Reproduce each record verbatim, images excluded.

-- Provided records --
________________
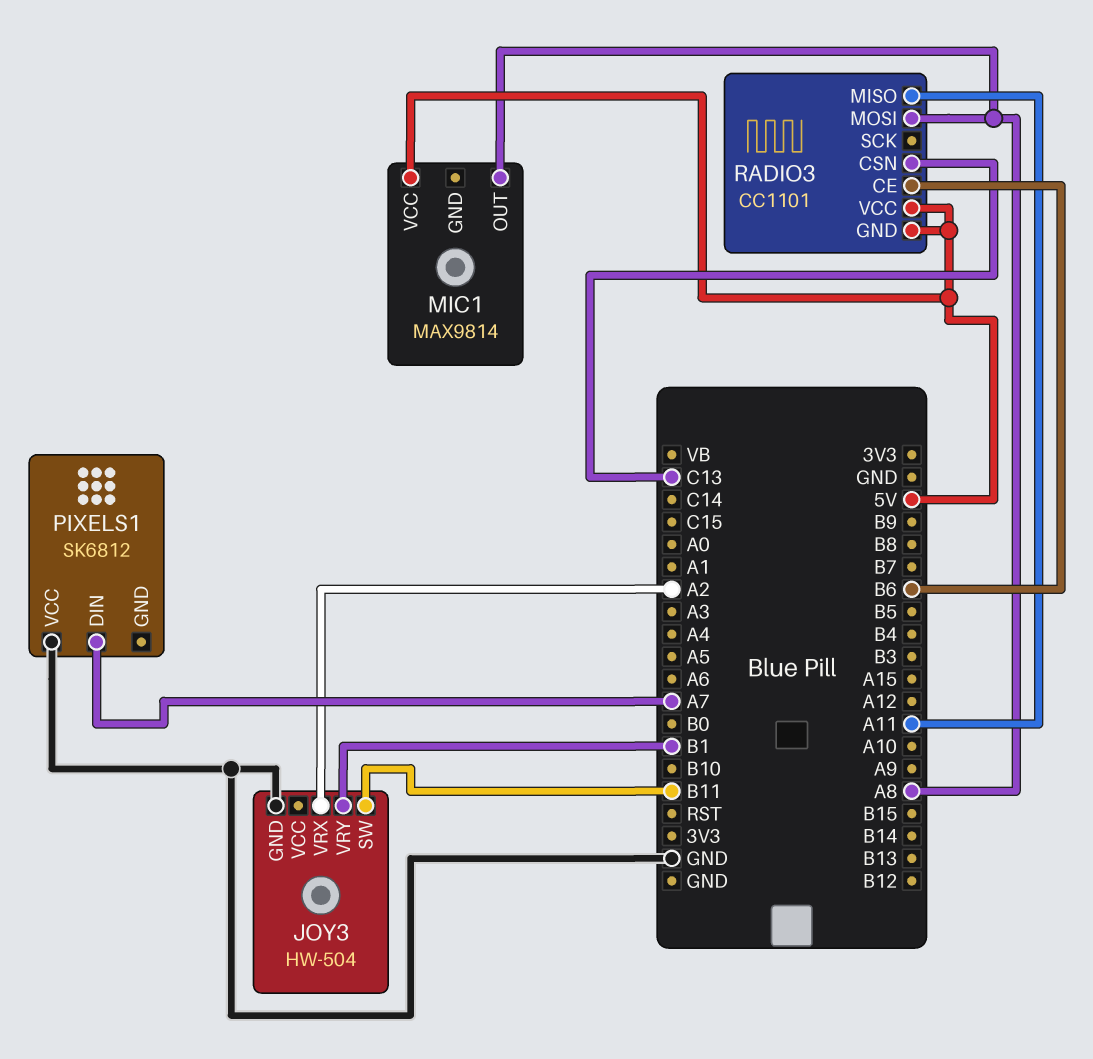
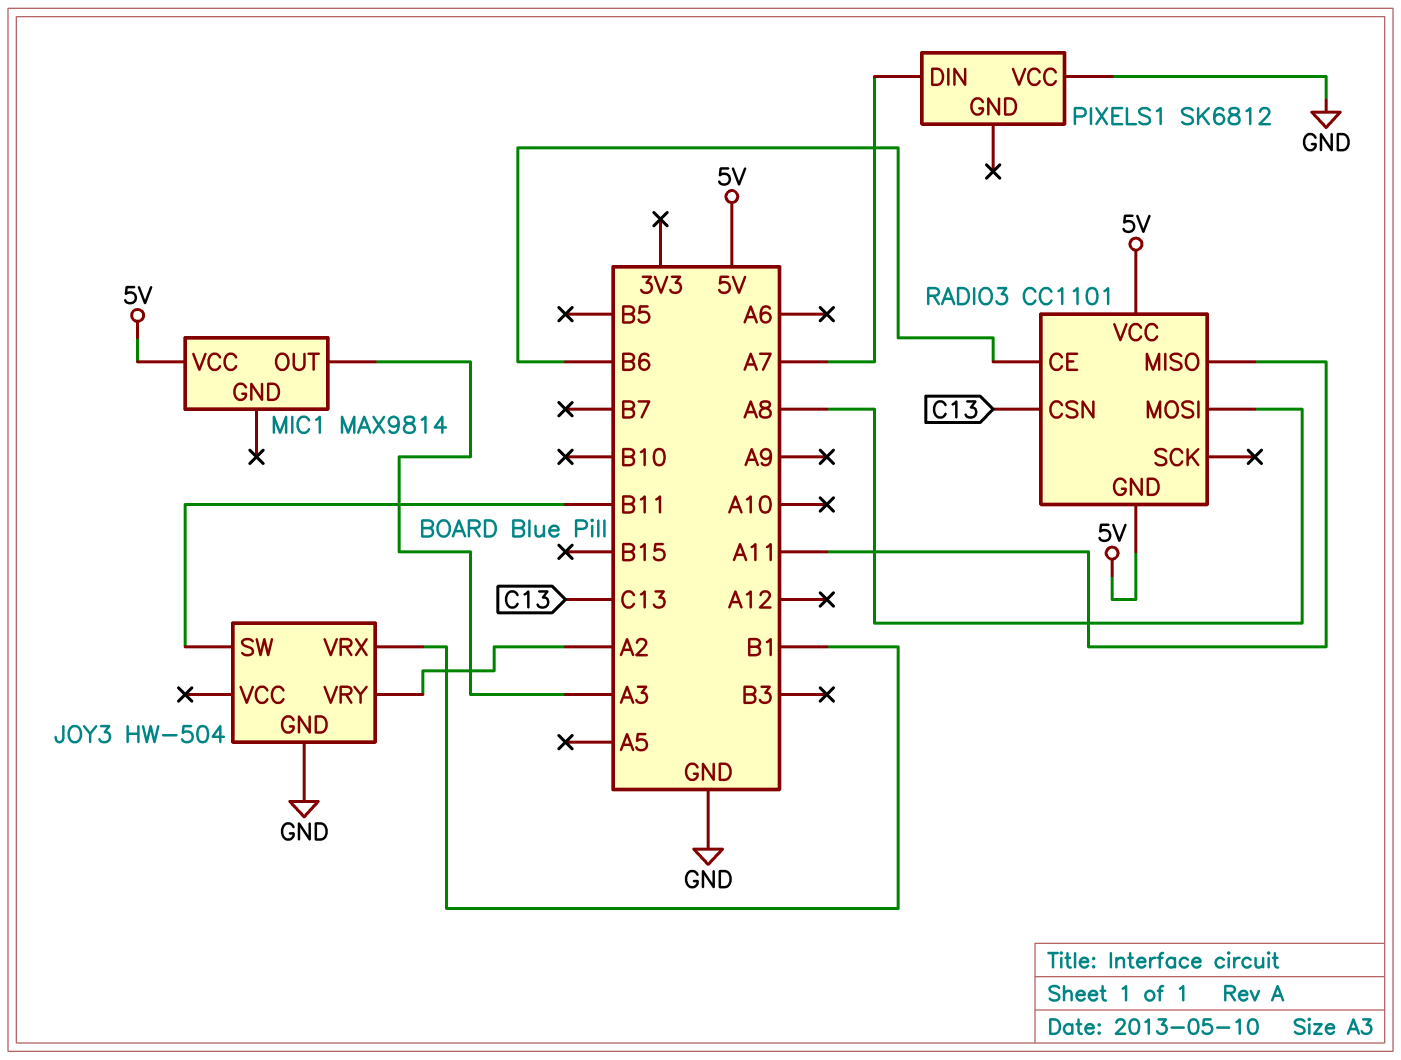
JOY3 pin VRX: A2 -> B1
JOY3 pin VRY: B1 -> A2
MIC1 pin OUT: A8 -> A3

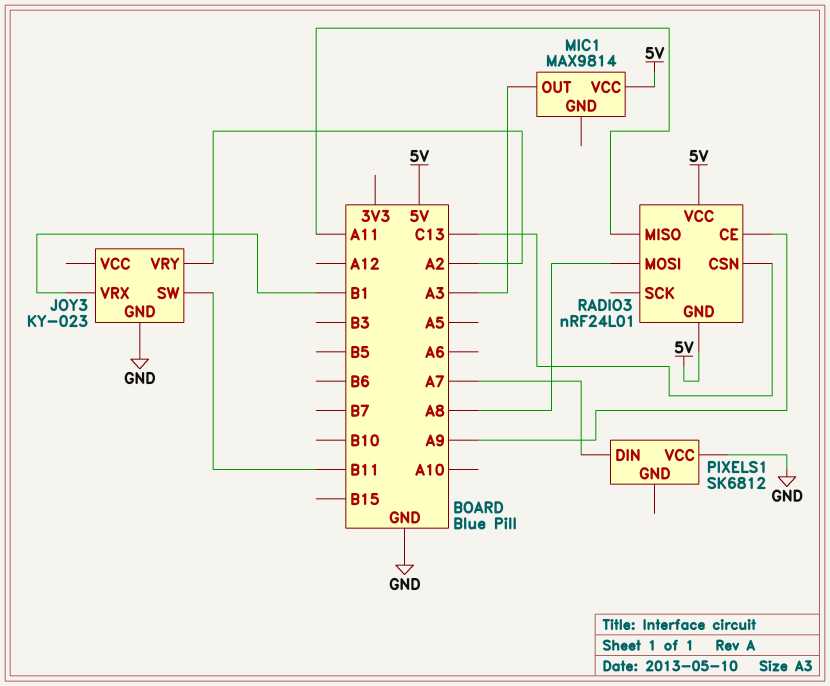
JOY3: HW-504 -> KY-023
RADIO3: CC1101 -> nRF24L01
RADIO3 pin CE: B6 -> A9

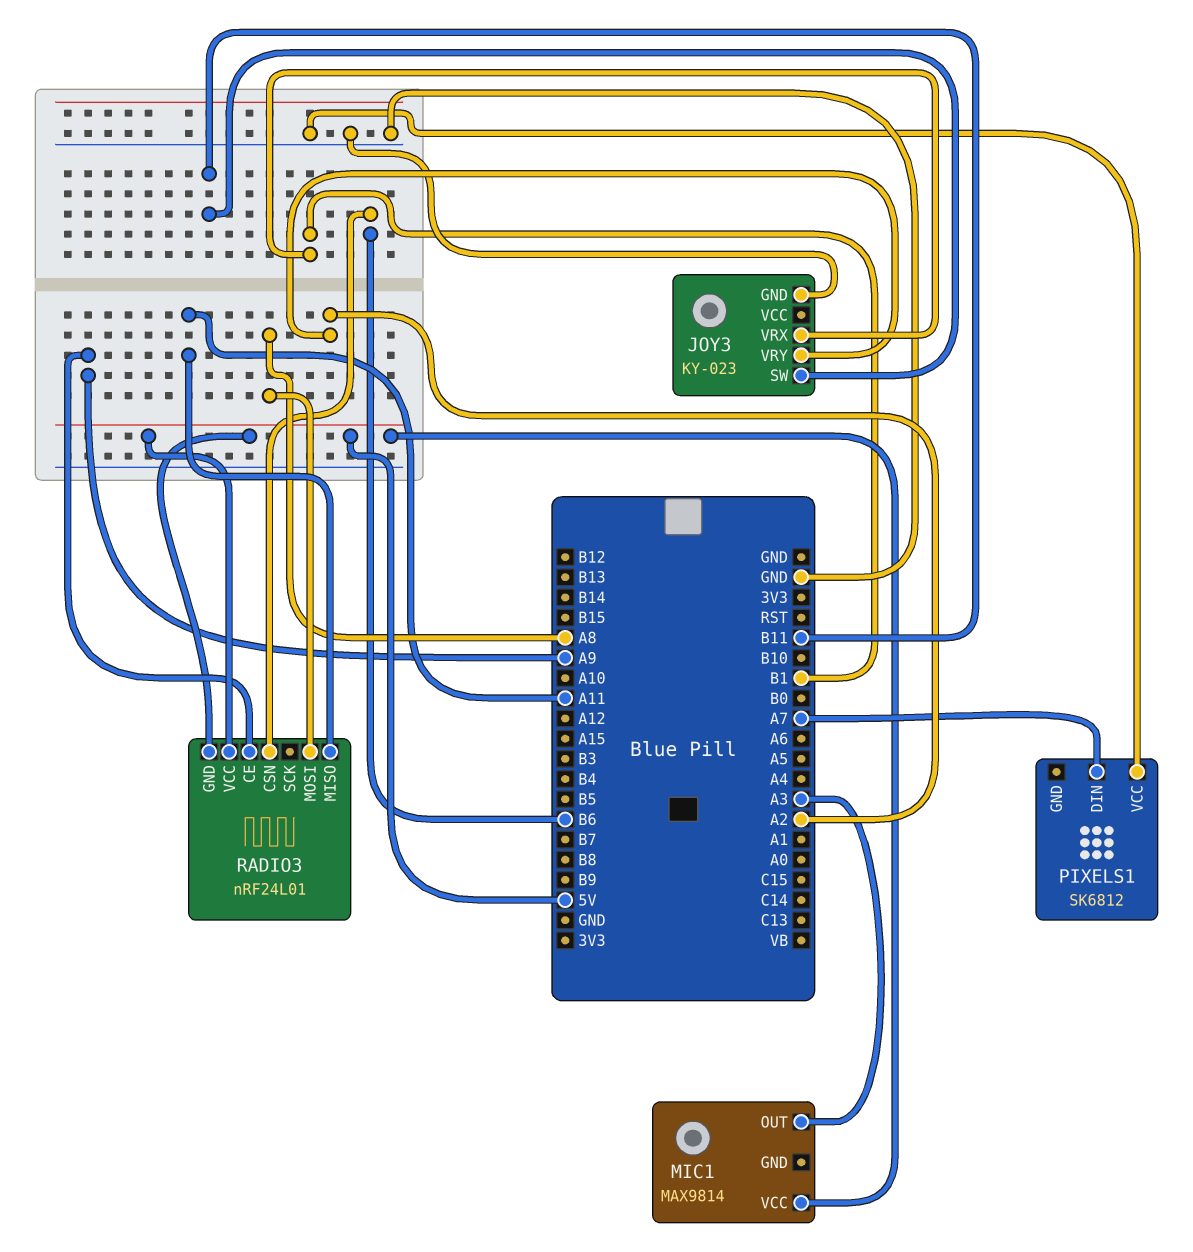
RADIO3 pin CSN: C13 -> B6

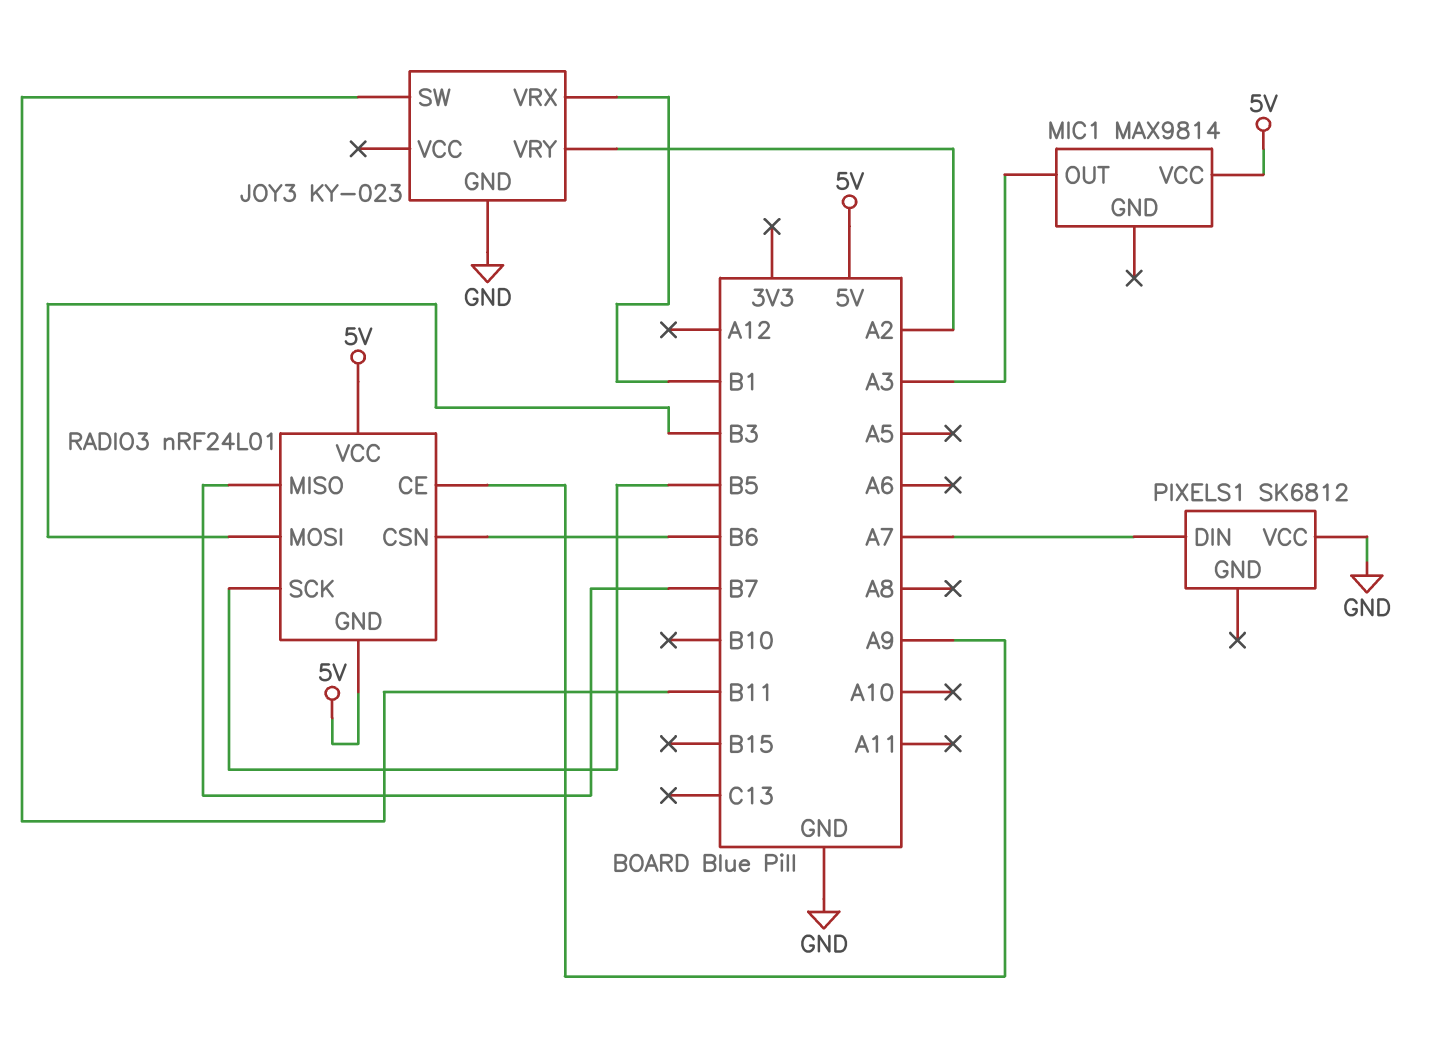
RADIO3 pin MISO: A11 -> B7
RADIO3 pin MOSI: A8 -> B3
RADIO3 pin SCK: none -> B5

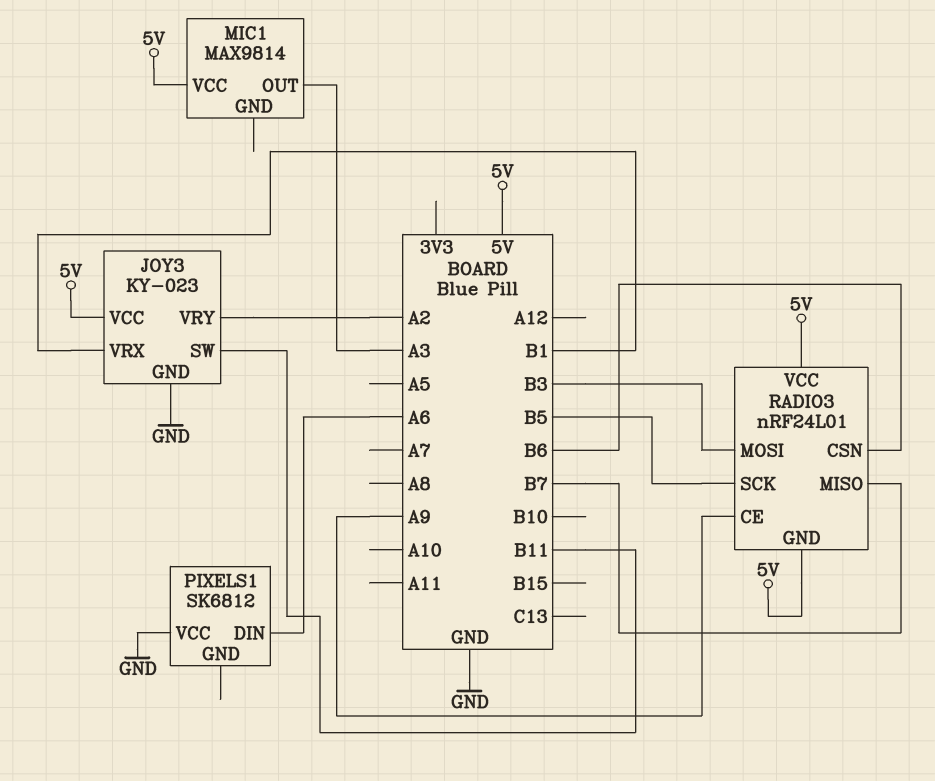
JOY3 pin VCC: none -> 5V
PIXELS1 pin DIN: A7 -> A6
________________
-- Solution for this task --
JOY3 pin VRX: A2 -> B1
JOY3 pin VRY: B1 -> A2
MIC1 pin OUT: A8 -> A3

JOY3: HW-504 -> KY-023
RADIO3: CC1101 -> nRF24L01
RADIO3 pin CE: B6 -> A9

RADIO3 pin CSN: C13 -> B6

RADIO3 pin MISO: A11 -> B7
RADIO3 pin MOSI: A8 -> B3
RADIO3 pin SCK: none -> B5

JOY3 pin VCC: none -> 5V
PIXELS1 pin DIN: A7 -> A6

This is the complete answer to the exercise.